Records excerpted from a collection
● ● ●
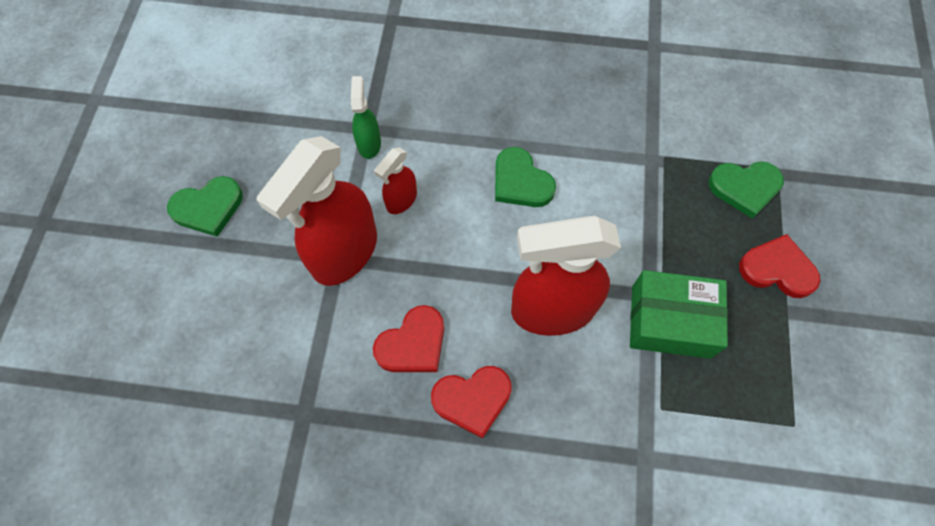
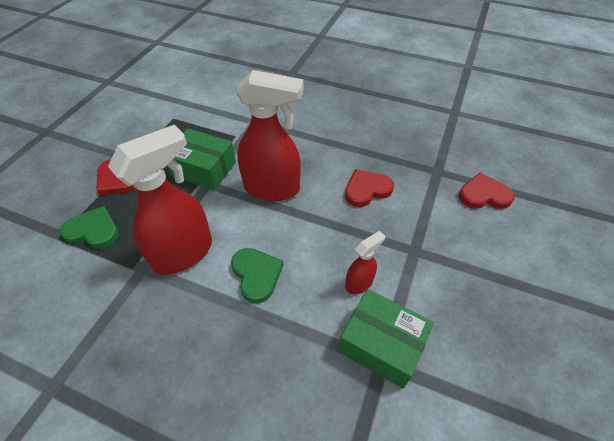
camera: 165 degrees left, 15 degrees down
green heart [167,176,243,237] -> none
red spray bottle [256,136,377,286] -> red spray bottle moved to [108,125,212,275]
green spray bottle [351,76,381,159] -> green box [338,289,434,388]
red heart [431,366,512,439] -> red heart moved to [459,172,515,209]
● ● ●
## [Your goal]
Go through the data above and copy each line that holds the word "heart".

## [Output of the exercise]
green heart [167,176,243,237] -> none
red heart [431,366,512,439] -> red heart moved to [459,172,515,209]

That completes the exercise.